Your task: Exact copy, pictures excluded: print the lines from the one with "gray semicircle: (130, 178)" through the final line of the records.

Records to use:
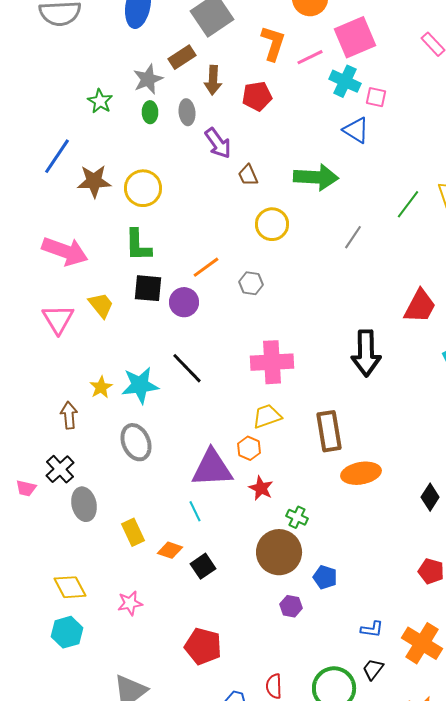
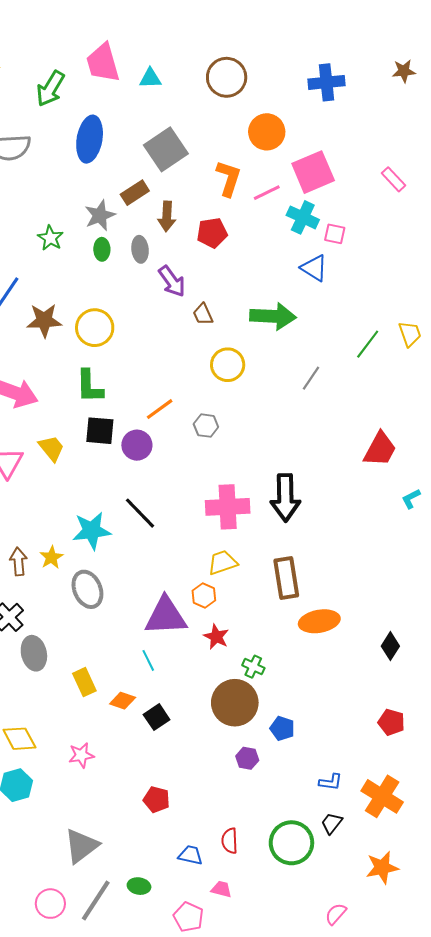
black arrow: (366, 353) -> (285, 498), moved
yellow star: (101, 387) -> (51, 557), moved
red pentagon: (203, 646) -> (157, 800), size x0.7

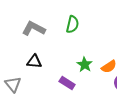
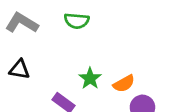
green semicircle: (72, 24) -> (77, 21), turned 78

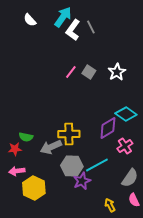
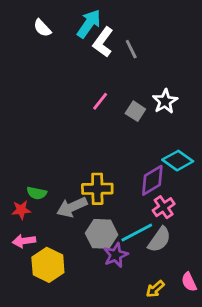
gray line: (91, 27) -> (131, 49), moved
gray square: (89, 72) -> (135, 111), moved
pink cross: (125, 146) -> (164, 207), moved
gray semicircle: (130, 178) -> (159, 240), moved
yellow arrow: (110, 205) -> (155, 289), turned -104

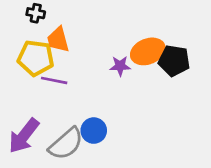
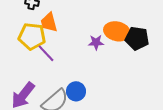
orange ellipse: (148, 51) -> (117, 31), turned 35
purple line: (54, 80) -> (46, 53), turned 36

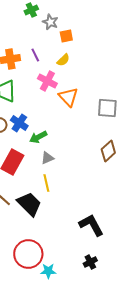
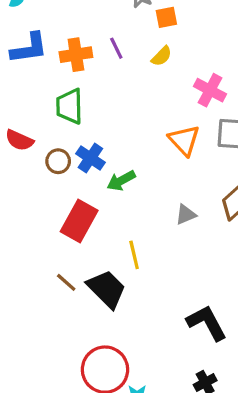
pink cross: (47, 81) -> (210, 90), moved
orange triangle: (68, 97) -> (184, 140), moved
gray triangle: (47, 158) -> (186, 215), moved

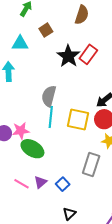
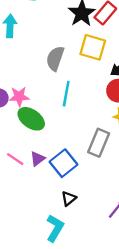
cyan line: (51, 117) -> (66, 94), moved
yellow square: (78, 120) -> (93, 47), moved
blue square: (63, 184) -> (64, 163), size x1.6

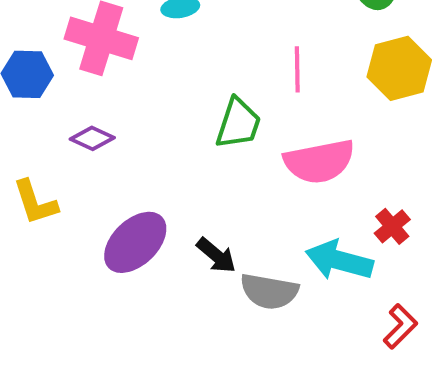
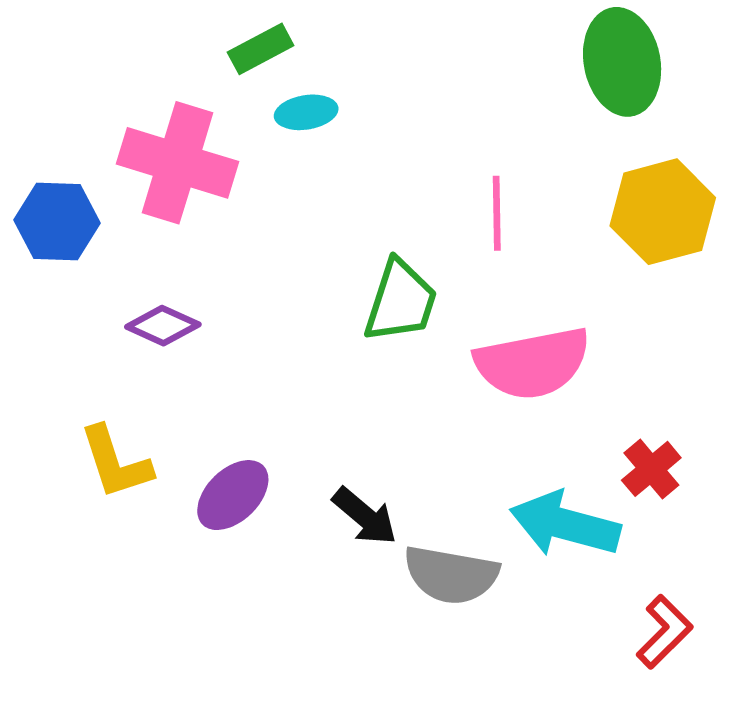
yellow L-shape: (35, 202) -> (116, 462), moved
purple ellipse: (135, 242) -> (233, 495), size x0.7

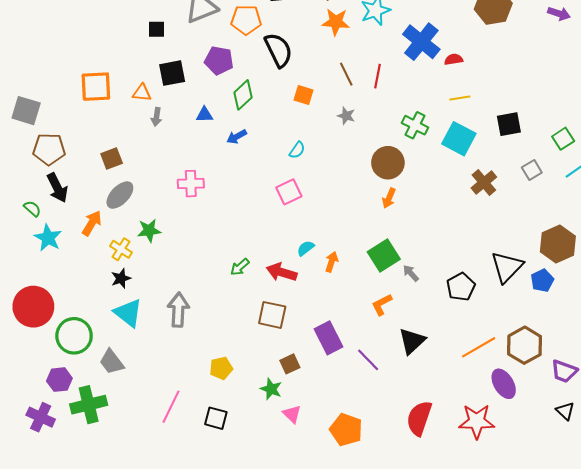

Solution to this exercise:
gray semicircle: (130, 178) -> (159, 240), moved
yellow arrow: (110, 205) -> (155, 289), turned -104

orange ellipse: (148, 51) -> (117, 31), turned 35
purple line: (54, 80) -> (46, 53), turned 36

pink cross: (47, 81) -> (210, 90), moved
orange triangle: (68, 97) -> (184, 140), moved
gray triangle: (47, 158) -> (186, 215), moved

cyan line: (51, 117) -> (66, 94), moved
yellow square: (78, 120) -> (93, 47), moved
blue square: (63, 184) -> (64, 163), size x1.6

yellow L-shape: (35, 202) -> (116, 462), moved
purple ellipse: (135, 242) -> (233, 495), size x0.7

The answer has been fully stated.